**AIM OF THE TASK:**
In the records below, find the line with "R4: 150k (+9V, N7) -> none", then copy each line exactly until you have copied the line with "D4: schottky SS34". Leave any picture out.

**INFORMATION SHOWN:**
- Opening Delimiter -

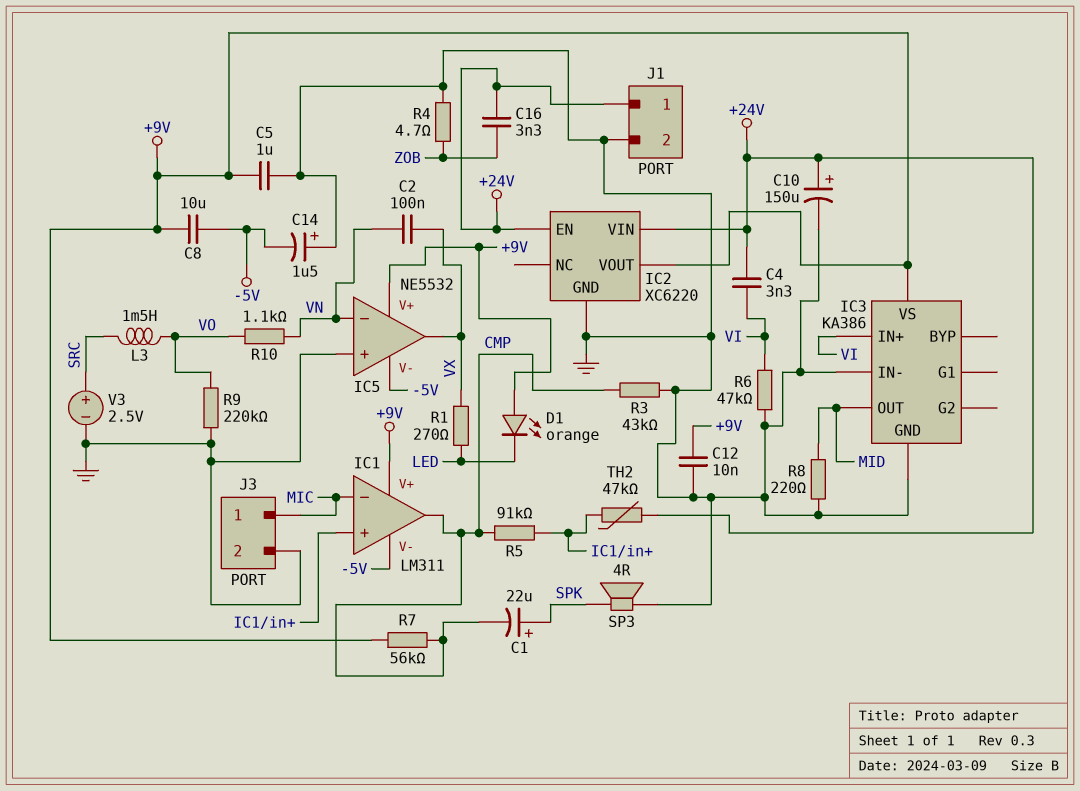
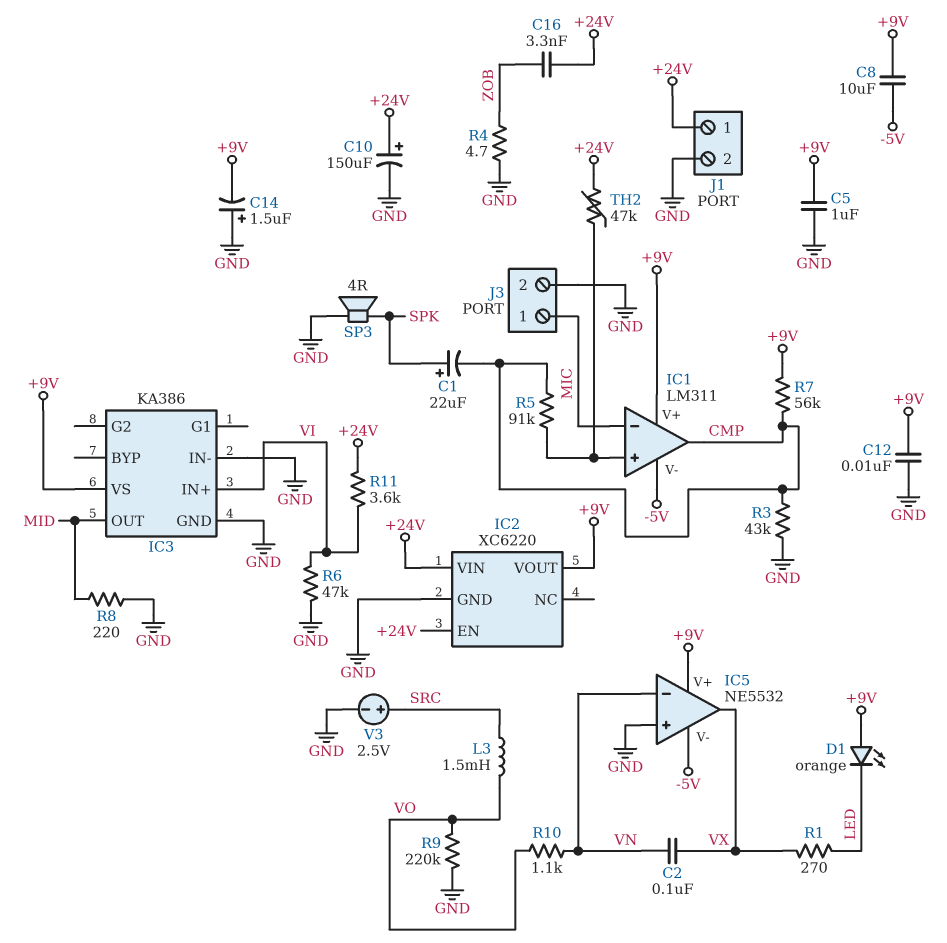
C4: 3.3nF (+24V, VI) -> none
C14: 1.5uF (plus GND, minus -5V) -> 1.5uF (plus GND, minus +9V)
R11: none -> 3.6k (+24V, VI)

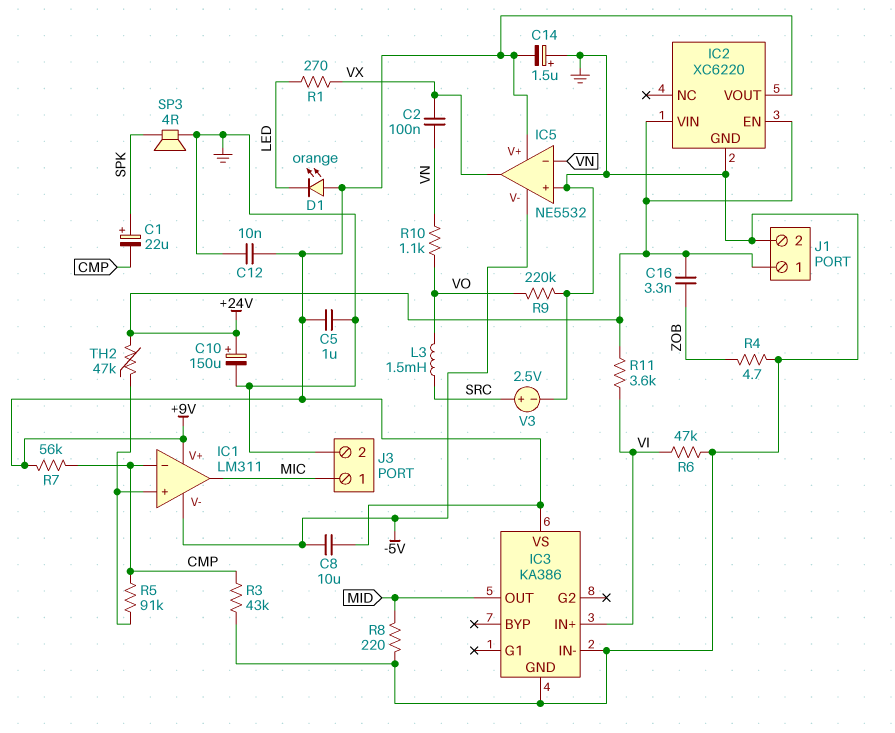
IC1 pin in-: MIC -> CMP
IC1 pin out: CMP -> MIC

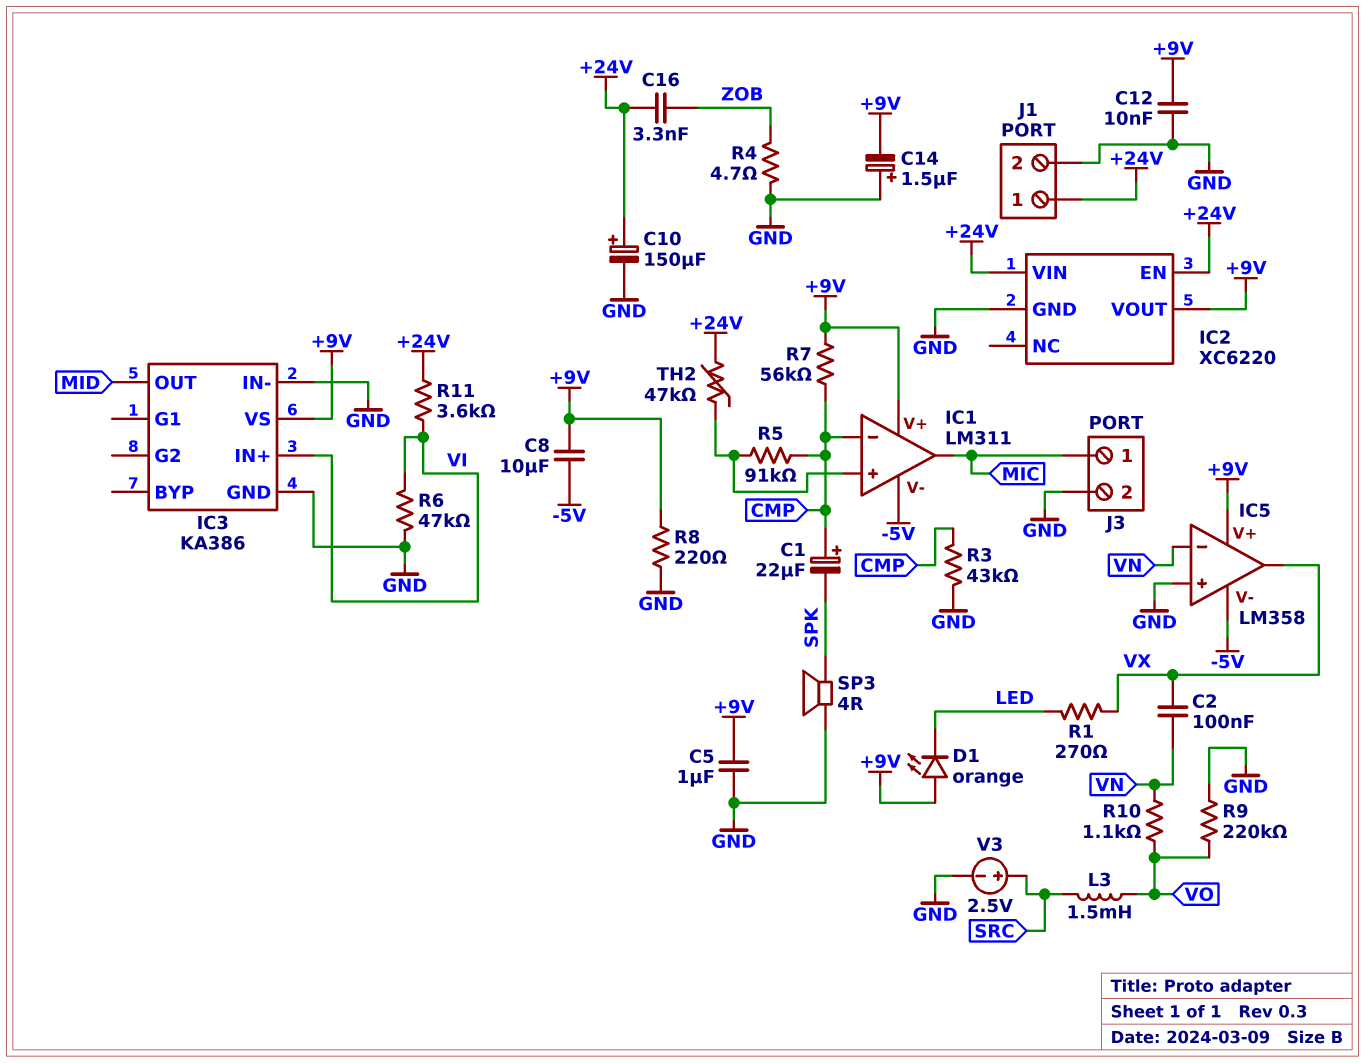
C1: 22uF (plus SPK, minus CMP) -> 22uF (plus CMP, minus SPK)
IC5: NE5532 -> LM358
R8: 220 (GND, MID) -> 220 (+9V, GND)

- Closing Delimiter -
- Opening Delimiter -

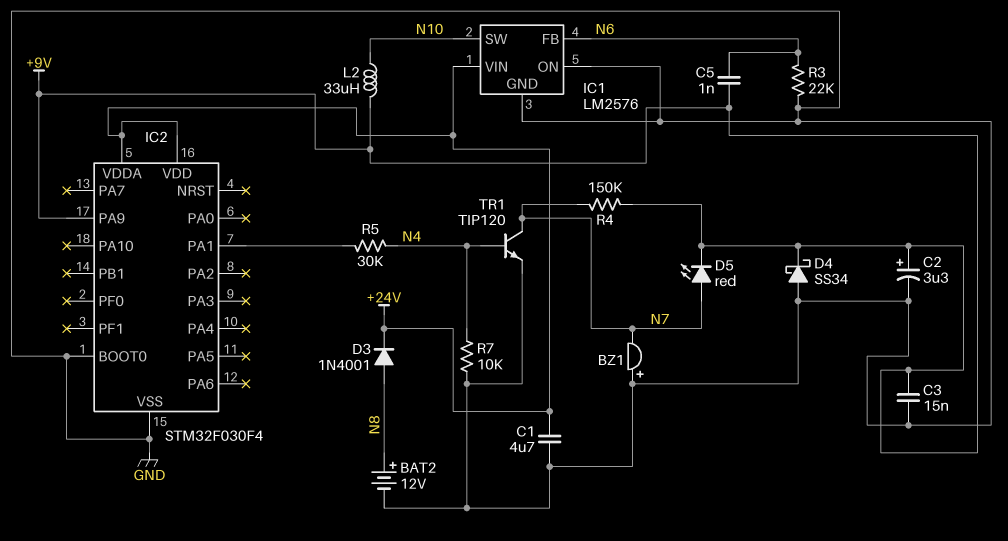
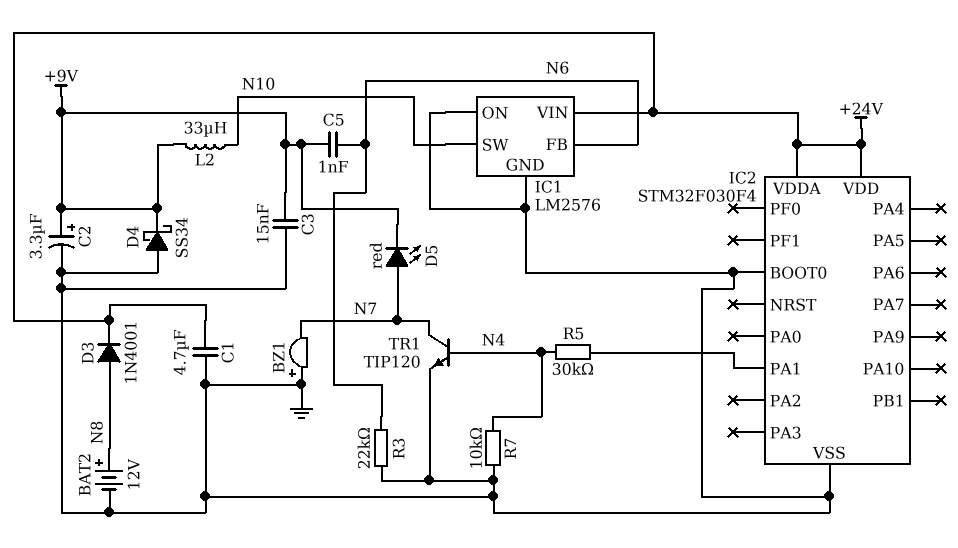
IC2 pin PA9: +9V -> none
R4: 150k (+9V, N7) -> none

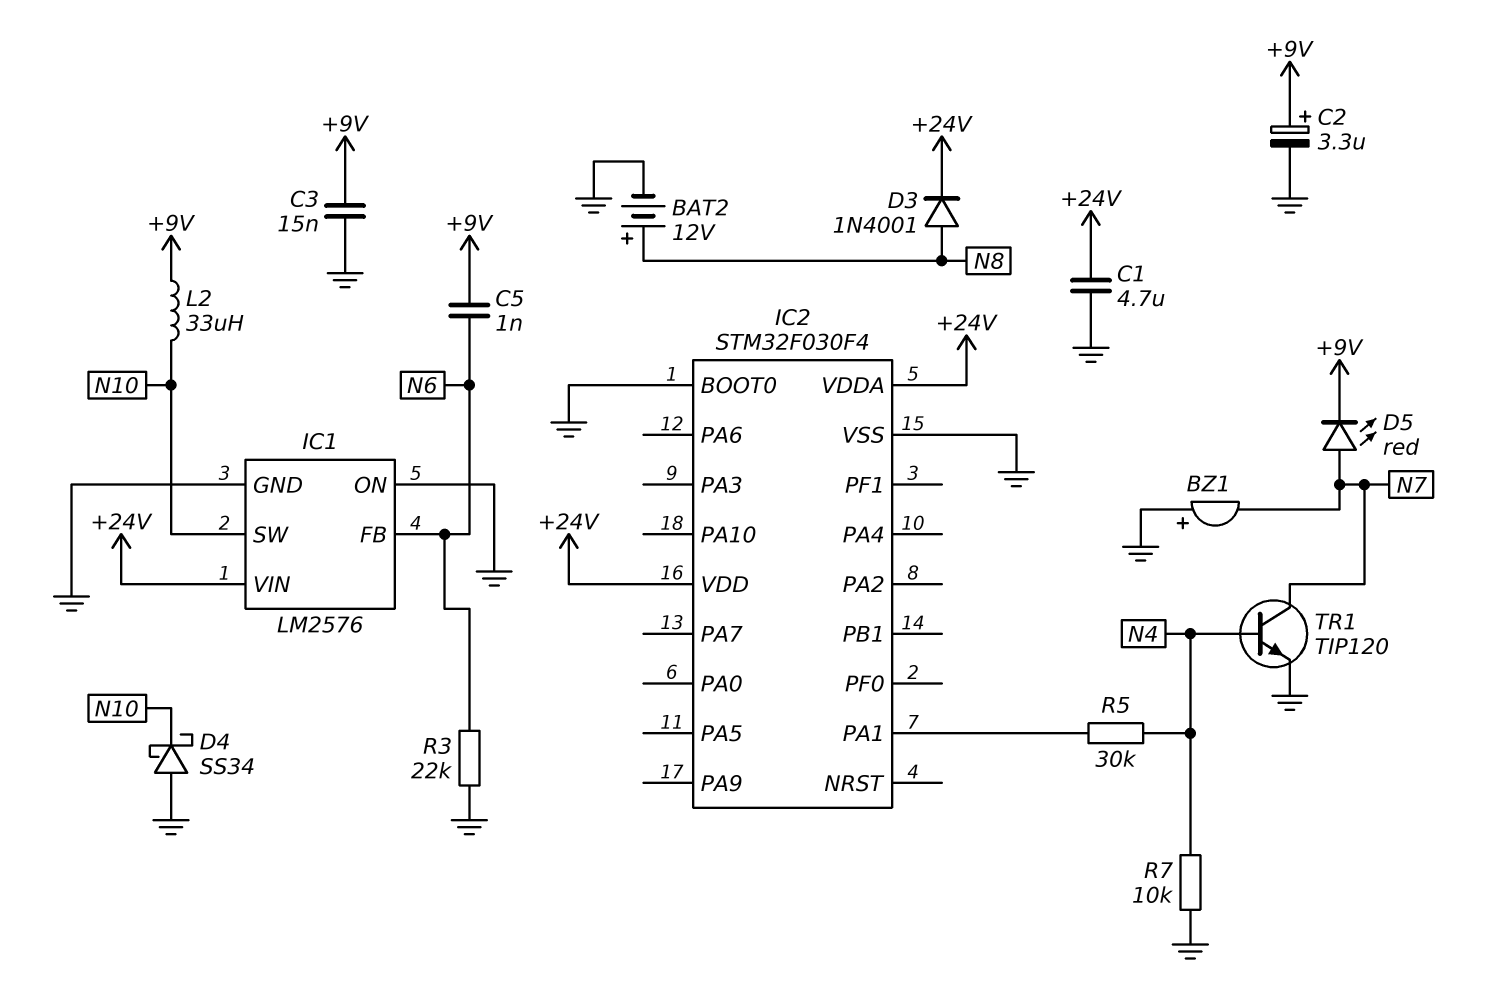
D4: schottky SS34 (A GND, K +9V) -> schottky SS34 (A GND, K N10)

- Closing Delimiter -

**ANSWER FOR THE TASK:**
R4: 150k (+9V, N7) -> none

D4: schottky SS34 (A GND, K +9V) -> schottky SS34 (A GND, K N10)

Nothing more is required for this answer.